== Segment start ==

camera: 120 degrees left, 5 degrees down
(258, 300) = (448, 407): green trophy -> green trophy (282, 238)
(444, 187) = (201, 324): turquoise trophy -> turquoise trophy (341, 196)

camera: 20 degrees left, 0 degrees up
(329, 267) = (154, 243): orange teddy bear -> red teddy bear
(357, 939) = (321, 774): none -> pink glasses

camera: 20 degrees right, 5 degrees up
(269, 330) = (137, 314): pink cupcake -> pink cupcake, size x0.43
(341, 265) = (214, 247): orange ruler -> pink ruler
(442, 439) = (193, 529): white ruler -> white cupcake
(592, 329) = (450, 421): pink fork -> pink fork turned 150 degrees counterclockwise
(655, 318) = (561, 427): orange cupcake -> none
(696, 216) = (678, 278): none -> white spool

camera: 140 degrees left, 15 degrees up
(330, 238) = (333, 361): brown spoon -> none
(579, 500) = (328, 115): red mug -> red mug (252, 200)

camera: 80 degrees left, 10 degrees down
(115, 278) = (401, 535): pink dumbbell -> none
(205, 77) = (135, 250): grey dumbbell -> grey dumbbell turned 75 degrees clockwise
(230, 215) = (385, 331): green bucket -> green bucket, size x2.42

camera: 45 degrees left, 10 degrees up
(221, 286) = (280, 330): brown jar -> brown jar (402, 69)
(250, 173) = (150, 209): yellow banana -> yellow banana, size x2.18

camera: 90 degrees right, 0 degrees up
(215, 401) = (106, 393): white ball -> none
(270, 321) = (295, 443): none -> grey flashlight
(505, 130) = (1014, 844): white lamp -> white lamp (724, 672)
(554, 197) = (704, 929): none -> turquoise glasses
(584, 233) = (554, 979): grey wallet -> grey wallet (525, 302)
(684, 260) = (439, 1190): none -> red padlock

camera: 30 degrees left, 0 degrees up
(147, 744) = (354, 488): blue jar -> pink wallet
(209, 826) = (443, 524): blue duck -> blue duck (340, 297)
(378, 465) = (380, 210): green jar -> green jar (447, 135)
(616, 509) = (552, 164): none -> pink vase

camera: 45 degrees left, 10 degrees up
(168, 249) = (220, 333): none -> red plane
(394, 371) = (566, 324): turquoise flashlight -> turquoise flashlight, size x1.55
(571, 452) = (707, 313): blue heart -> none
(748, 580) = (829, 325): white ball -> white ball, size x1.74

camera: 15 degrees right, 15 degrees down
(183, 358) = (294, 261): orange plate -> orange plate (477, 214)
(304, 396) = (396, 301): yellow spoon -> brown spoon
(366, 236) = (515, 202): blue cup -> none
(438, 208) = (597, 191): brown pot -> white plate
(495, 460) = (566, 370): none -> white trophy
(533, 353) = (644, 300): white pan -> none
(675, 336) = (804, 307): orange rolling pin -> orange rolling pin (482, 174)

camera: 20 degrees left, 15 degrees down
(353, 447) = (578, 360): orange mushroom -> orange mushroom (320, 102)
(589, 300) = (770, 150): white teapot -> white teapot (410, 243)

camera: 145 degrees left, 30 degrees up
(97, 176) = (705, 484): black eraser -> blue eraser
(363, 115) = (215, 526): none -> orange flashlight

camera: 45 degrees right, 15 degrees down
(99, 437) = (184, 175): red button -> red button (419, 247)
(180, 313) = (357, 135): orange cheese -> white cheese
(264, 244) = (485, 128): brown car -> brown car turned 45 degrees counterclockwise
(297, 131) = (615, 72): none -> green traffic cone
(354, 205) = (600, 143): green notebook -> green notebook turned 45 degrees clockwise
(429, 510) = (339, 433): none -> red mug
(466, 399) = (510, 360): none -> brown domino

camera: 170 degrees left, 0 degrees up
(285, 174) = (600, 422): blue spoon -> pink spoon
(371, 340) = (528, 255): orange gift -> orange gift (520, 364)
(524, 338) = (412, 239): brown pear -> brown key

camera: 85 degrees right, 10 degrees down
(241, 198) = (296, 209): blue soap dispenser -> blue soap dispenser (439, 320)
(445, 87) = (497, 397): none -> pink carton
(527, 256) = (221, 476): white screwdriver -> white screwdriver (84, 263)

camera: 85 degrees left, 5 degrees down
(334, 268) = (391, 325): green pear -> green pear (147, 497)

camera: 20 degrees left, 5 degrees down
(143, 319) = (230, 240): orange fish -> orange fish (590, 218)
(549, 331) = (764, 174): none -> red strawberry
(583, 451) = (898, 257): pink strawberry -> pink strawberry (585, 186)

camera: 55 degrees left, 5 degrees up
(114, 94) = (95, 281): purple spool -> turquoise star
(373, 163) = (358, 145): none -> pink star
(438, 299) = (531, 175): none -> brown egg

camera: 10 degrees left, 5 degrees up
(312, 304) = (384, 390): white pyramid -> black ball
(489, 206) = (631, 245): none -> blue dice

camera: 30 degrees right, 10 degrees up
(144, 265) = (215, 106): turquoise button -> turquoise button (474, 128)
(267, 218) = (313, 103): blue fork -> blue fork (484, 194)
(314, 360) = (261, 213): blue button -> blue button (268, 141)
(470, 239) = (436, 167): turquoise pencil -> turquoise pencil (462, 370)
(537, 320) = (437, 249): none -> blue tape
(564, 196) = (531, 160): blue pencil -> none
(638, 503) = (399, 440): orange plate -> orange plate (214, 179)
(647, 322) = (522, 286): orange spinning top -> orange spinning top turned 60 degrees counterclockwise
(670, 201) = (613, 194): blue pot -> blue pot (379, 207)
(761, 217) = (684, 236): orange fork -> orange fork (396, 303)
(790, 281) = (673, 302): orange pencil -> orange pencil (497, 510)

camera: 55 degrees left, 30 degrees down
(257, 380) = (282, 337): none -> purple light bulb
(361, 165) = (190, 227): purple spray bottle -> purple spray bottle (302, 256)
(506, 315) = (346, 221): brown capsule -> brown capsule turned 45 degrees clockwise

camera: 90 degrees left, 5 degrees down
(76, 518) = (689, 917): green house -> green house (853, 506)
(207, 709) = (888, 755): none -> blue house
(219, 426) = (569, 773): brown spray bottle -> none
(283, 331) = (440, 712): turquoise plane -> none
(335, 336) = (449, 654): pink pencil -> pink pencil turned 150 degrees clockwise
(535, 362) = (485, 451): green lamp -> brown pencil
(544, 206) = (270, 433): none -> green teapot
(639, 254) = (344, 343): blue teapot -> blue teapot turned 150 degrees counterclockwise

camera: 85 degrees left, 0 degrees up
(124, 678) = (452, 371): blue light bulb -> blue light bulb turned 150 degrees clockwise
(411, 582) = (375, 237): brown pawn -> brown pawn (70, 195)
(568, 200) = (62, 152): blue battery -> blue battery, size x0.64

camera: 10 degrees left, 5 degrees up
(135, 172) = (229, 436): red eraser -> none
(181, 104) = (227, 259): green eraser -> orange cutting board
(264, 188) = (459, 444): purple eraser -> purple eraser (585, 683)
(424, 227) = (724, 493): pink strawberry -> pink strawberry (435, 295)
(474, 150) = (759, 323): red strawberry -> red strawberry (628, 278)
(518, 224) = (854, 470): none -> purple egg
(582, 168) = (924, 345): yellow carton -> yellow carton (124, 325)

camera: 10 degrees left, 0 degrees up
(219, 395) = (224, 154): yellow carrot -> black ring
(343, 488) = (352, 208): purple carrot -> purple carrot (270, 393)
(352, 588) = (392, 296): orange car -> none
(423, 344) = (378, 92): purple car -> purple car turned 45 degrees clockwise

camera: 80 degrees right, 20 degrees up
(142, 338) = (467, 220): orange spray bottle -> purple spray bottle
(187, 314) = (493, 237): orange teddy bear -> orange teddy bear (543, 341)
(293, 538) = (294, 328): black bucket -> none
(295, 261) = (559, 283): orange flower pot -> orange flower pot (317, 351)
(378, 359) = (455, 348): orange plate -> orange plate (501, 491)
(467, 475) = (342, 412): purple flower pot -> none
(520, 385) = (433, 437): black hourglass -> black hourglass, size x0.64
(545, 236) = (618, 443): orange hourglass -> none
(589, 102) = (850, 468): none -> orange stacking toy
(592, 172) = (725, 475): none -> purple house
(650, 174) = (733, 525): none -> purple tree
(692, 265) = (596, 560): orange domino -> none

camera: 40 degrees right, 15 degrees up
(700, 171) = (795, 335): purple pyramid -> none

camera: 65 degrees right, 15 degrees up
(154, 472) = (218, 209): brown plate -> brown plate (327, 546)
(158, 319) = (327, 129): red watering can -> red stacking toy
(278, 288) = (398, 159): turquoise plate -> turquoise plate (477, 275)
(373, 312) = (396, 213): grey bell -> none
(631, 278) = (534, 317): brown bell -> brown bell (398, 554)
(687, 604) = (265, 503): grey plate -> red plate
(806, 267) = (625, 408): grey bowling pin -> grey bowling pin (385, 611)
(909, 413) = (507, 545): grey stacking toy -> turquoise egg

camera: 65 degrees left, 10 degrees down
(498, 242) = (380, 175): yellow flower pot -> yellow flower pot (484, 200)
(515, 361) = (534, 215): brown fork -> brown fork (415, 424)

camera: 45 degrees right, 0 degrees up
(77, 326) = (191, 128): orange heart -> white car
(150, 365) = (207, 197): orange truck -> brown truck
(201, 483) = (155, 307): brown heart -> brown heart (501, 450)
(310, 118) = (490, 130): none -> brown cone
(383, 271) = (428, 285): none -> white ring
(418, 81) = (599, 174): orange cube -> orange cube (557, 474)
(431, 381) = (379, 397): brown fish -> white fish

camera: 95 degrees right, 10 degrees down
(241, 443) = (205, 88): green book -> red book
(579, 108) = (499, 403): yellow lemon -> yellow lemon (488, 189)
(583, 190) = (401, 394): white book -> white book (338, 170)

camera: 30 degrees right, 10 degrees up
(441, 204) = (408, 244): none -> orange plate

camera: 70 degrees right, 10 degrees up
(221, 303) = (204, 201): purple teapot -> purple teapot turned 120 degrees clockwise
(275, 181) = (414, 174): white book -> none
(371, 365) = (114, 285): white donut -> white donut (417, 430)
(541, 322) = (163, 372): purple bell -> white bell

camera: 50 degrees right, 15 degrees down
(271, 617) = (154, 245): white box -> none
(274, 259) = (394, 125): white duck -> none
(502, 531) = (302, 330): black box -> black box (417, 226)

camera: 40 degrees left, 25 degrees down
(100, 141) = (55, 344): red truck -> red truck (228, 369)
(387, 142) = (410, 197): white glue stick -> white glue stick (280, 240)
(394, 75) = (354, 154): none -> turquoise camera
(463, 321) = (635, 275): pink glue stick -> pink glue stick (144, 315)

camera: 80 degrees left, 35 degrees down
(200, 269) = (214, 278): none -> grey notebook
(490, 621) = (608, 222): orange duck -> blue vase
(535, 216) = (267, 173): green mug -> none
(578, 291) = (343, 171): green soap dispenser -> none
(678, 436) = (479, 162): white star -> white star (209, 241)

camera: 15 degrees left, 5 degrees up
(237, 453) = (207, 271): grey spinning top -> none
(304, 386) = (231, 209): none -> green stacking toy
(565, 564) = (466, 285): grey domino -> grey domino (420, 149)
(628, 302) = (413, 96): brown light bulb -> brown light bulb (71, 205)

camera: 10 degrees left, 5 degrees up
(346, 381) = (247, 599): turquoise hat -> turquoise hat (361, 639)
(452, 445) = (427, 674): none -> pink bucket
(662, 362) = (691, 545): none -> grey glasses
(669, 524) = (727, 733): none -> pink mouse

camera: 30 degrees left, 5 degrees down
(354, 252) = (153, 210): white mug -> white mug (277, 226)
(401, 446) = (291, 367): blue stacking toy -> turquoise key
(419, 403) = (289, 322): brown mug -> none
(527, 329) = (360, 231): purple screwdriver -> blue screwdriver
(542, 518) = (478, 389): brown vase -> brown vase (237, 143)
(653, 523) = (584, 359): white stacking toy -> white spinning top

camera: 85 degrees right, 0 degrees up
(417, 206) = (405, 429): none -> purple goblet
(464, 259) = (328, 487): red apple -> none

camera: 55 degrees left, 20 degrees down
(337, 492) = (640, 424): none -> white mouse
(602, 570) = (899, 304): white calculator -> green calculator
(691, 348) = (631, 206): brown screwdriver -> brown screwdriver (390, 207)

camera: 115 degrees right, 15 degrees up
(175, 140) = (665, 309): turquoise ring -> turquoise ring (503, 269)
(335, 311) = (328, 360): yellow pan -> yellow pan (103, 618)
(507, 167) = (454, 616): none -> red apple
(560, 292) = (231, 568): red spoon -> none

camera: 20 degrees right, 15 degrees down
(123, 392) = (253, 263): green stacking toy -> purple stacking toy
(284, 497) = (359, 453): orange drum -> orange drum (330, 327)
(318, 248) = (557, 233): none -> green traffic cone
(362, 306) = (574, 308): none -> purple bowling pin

== Segment end ==

**About this exercise**
Reproduce the entries above exactly, starting at their first line and finishing with the line that contains "camera: 80 degrees left, 10 degrees down".

**Answer to the exercise**
camera: 120 degrees left, 5 degrees down
(258, 300) = (448, 407): green trophy -> green trophy (282, 238)
(444, 187) = (201, 324): turquoise trophy -> turquoise trophy (341, 196)

camera: 20 degrees left, 0 degrees up
(329, 267) = (154, 243): orange teddy bear -> red teddy bear
(357, 939) = (321, 774): none -> pink glasses

camera: 20 degrees right, 5 degrees up
(269, 330) = (137, 314): pink cupcake -> pink cupcake, size x0.43
(341, 265) = (214, 247): orange ruler -> pink ruler
(442, 439) = (193, 529): white ruler -> white cupcake
(592, 329) = (450, 421): pink fork -> pink fork turned 150 degrees counterclockwise
(655, 318) = (561, 427): orange cupcake -> none
(696, 216) = (678, 278): none -> white spool

camera: 140 degrees left, 15 degrees up
(330, 238) = (333, 361): brown spoon -> none
(579, 500) = (328, 115): red mug -> red mug (252, 200)

camera: 80 degrees left, 10 degrees down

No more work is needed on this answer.